Data records:
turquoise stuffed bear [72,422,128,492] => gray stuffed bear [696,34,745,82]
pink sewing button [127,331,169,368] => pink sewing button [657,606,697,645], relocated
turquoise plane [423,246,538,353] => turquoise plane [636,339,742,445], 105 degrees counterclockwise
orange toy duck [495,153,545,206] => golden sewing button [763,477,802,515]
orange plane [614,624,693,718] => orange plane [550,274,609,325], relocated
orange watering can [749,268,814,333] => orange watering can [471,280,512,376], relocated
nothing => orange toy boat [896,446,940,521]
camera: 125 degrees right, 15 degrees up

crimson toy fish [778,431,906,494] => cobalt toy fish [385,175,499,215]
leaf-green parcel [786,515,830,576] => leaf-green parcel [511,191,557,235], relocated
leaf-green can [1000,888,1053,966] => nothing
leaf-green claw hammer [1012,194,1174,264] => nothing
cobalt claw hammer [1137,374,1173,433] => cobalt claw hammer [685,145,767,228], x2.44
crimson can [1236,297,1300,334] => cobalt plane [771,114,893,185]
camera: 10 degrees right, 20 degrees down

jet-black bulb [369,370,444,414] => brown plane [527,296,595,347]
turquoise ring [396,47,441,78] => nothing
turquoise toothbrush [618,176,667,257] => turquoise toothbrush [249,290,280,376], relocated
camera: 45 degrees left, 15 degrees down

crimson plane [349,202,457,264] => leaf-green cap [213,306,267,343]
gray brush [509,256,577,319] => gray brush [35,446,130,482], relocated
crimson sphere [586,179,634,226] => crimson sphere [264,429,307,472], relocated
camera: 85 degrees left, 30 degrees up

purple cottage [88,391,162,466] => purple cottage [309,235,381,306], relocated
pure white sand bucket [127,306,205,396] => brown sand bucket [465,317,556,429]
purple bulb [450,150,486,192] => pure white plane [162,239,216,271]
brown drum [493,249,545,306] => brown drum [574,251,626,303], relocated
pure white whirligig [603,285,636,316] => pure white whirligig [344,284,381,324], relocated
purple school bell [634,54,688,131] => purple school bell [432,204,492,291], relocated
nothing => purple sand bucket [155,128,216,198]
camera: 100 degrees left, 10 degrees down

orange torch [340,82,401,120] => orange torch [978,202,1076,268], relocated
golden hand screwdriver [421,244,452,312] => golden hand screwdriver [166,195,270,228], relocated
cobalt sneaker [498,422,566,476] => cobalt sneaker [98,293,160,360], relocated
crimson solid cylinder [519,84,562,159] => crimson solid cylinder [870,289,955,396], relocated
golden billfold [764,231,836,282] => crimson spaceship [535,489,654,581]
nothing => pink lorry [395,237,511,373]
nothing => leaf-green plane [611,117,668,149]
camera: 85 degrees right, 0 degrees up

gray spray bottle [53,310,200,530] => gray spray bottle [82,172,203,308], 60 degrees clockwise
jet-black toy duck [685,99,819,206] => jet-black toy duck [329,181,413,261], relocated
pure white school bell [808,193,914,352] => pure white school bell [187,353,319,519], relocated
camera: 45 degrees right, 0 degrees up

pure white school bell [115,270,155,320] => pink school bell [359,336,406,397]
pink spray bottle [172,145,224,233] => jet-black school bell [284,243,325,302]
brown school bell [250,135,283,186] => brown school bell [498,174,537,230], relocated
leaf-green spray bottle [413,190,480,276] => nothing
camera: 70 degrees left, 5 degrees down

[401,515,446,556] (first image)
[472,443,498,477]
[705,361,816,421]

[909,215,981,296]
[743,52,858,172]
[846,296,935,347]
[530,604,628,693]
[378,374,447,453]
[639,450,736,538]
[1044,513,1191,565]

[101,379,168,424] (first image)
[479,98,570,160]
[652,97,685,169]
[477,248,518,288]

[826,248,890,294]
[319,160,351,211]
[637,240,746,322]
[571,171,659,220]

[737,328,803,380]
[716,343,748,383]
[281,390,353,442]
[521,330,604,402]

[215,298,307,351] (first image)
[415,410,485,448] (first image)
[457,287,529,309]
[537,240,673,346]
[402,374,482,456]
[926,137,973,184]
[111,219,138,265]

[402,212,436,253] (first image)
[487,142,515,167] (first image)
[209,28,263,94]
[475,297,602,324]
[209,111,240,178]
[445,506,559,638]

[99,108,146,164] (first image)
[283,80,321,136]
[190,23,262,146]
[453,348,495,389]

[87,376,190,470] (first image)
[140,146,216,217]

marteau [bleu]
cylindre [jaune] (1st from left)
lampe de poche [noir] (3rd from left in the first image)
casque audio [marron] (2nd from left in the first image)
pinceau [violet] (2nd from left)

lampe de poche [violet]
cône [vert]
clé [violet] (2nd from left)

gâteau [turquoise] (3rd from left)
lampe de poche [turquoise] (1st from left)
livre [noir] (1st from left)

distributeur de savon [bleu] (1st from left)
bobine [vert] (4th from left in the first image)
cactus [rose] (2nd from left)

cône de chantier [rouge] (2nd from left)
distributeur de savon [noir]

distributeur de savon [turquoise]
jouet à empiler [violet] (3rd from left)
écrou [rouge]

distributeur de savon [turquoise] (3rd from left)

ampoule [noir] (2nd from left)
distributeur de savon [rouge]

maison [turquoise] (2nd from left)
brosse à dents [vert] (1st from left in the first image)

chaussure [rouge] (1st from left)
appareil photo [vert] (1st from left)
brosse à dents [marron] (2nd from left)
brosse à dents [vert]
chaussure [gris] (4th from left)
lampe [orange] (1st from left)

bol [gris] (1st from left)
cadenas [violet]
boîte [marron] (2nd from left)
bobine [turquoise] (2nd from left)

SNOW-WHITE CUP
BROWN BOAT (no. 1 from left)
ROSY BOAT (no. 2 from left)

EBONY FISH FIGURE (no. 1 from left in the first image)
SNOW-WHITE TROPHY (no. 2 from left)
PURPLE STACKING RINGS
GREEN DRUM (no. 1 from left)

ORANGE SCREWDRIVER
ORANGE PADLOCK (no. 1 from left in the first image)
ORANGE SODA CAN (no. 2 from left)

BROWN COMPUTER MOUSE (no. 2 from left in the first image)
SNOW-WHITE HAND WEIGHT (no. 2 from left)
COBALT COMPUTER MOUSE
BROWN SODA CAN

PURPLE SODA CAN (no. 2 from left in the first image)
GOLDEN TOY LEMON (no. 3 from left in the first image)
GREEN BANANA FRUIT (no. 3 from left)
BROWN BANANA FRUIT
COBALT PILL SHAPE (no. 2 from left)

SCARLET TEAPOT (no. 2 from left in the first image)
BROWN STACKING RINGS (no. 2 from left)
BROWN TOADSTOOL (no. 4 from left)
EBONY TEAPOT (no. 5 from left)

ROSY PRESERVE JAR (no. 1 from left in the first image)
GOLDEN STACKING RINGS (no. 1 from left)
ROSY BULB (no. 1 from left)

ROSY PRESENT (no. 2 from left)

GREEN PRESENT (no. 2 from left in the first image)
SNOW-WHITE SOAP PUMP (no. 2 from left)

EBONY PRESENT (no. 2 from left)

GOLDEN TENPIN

TO DO: Taking the entries above, write out exactly the lines starting with the line containing "orange toy duck" and going on through the line containing "nothing => orange toy boat [896,446,940,521]", both included, and nothing else.

RESULT OF THIS EXERCISE:
orange toy duck [495,153,545,206] => golden sewing button [763,477,802,515]
orange plane [614,624,693,718] => orange plane [550,274,609,325], relocated
orange watering can [749,268,814,333] => orange watering can [471,280,512,376], relocated
nothing => orange toy boat [896,446,940,521]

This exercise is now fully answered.